## Aim of the exercise
Please transcribe every entry below exactly, without including the pictures.

## Records from a collection
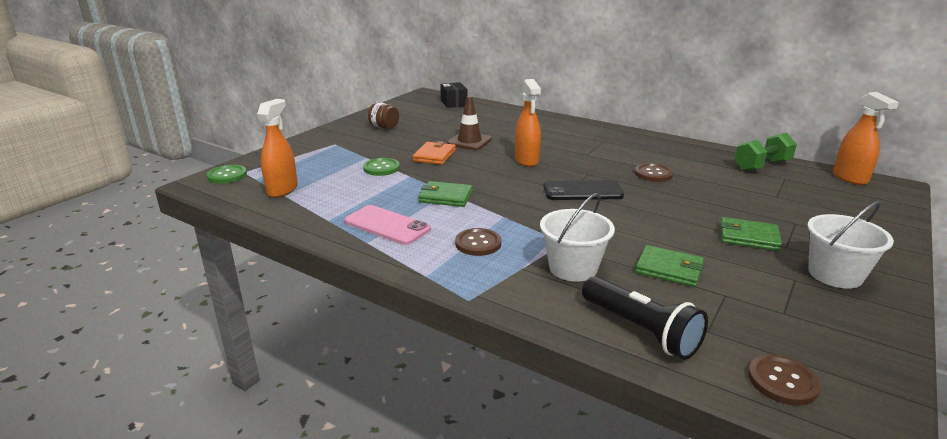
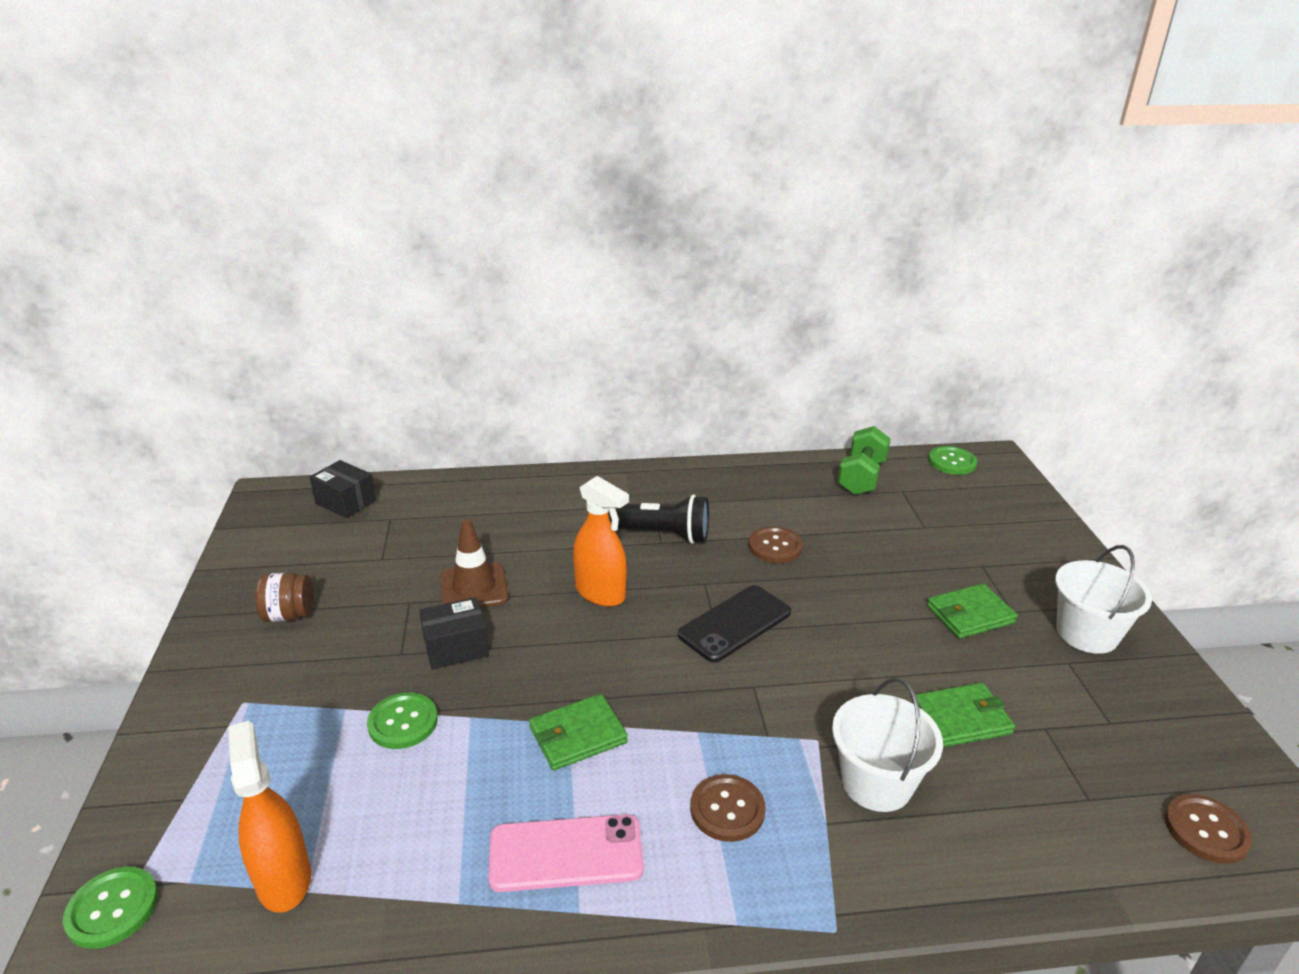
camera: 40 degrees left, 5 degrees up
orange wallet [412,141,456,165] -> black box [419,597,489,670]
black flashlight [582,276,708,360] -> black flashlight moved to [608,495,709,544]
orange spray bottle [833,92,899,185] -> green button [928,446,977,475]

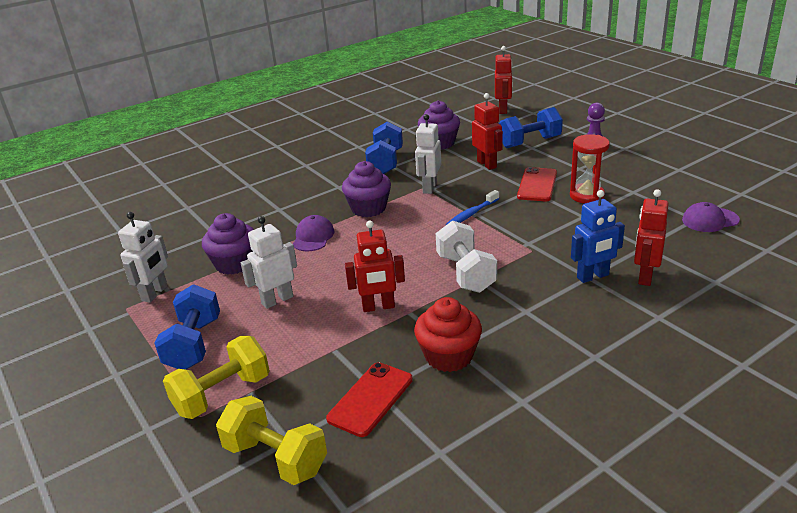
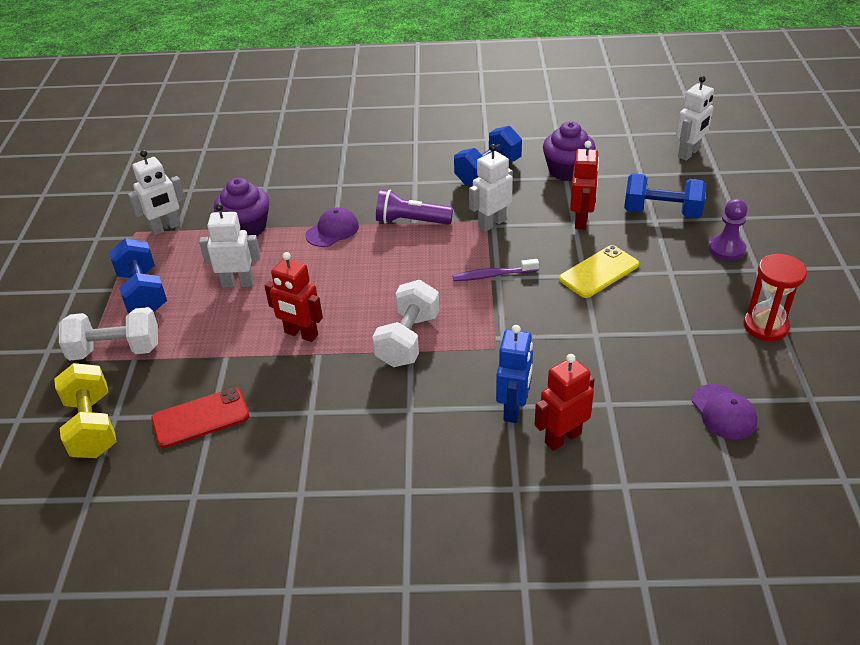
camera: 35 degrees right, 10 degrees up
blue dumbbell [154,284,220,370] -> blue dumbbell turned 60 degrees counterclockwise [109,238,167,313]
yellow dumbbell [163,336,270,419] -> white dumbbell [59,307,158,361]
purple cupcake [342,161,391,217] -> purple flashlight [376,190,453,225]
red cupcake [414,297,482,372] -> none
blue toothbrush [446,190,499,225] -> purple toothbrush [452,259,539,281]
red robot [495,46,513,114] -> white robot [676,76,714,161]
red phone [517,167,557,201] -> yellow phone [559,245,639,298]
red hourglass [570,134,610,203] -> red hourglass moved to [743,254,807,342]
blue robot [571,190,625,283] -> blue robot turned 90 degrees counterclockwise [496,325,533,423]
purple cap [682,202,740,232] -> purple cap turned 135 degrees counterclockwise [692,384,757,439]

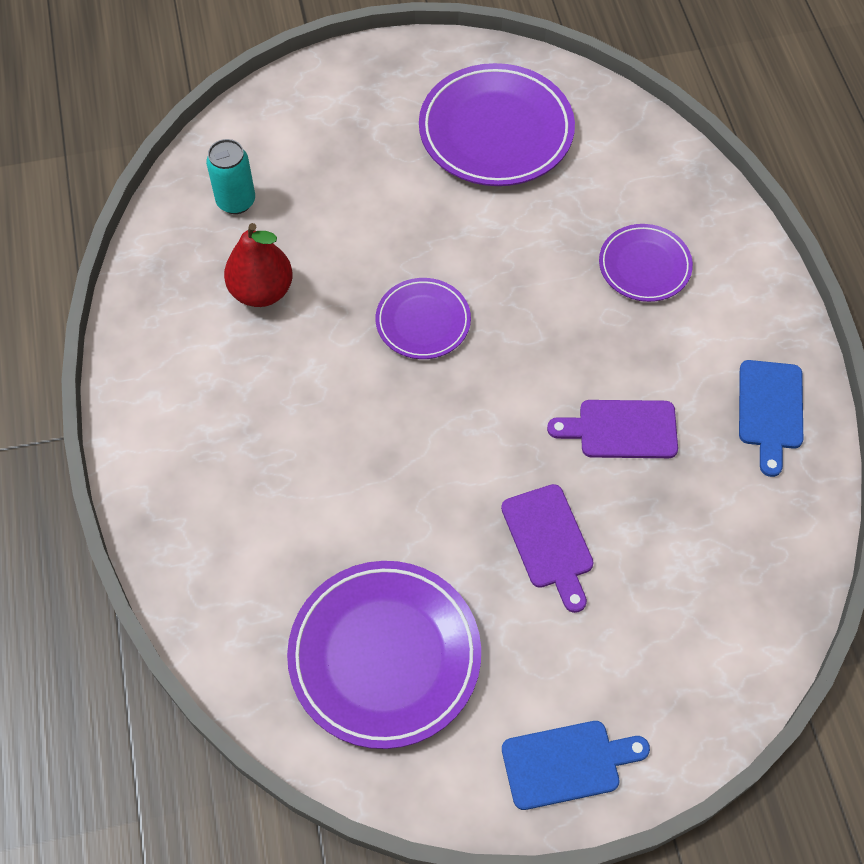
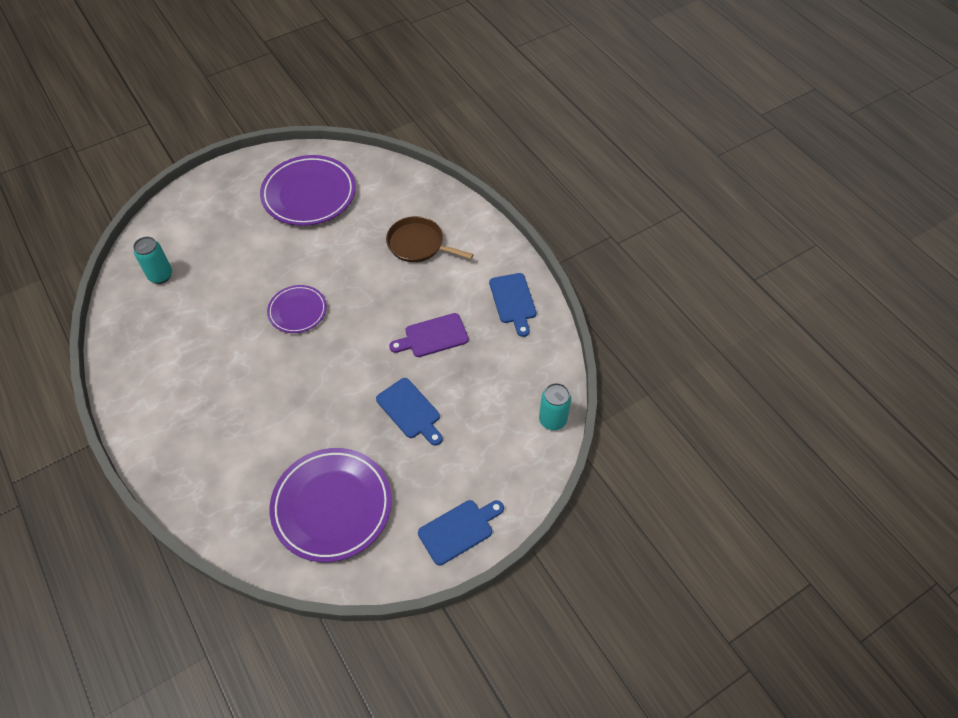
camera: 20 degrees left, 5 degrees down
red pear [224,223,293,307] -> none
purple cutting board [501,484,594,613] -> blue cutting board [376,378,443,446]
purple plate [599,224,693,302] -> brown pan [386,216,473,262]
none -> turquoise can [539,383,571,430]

## Solution for this problem
camera: 40 degrees left, 5 degrees up
orange wallet [412,141,456,165] -> black box [419,597,489,670]
black flashlight [582,276,708,360] -> black flashlight moved to [608,495,709,544]
orange spray bottle [833,92,899,185] -> green button [928,446,977,475]

camera: 35 degrees right, 10 degrees up
blue dumbbell [154,284,220,370] -> blue dumbbell turned 60 degrees counterclockwise [109,238,167,313]
yellow dumbbell [163,336,270,419] -> white dumbbell [59,307,158,361]
purple cupcake [342,161,391,217] -> purple flashlight [376,190,453,225]
red cupcake [414,297,482,372] -> none
blue toothbrush [446,190,499,225] -> purple toothbrush [452,259,539,281]
red robot [495,46,513,114] -> white robot [676,76,714,161]
red phone [517,167,557,201] -> yellow phone [559,245,639,298]
red hourglass [570,134,610,203] -> red hourglass moved to [743,254,807,342]
blue robot [571,190,625,283] -> blue robot turned 90 degrees counterclockwise [496,325,533,423]
purple cap [682,202,740,232] -> purple cap turned 135 degrees counterclockwise [692,384,757,439]

camera: 20 degrees left, 5 degrees down
red pear [224,223,293,307] -> none
purple cutting board [501,484,594,613] -> blue cutting board [376,378,443,446]
purple plate [599,224,693,302] -> brown pan [386,216,473,262]
none -> turquoise can [539,383,571,430]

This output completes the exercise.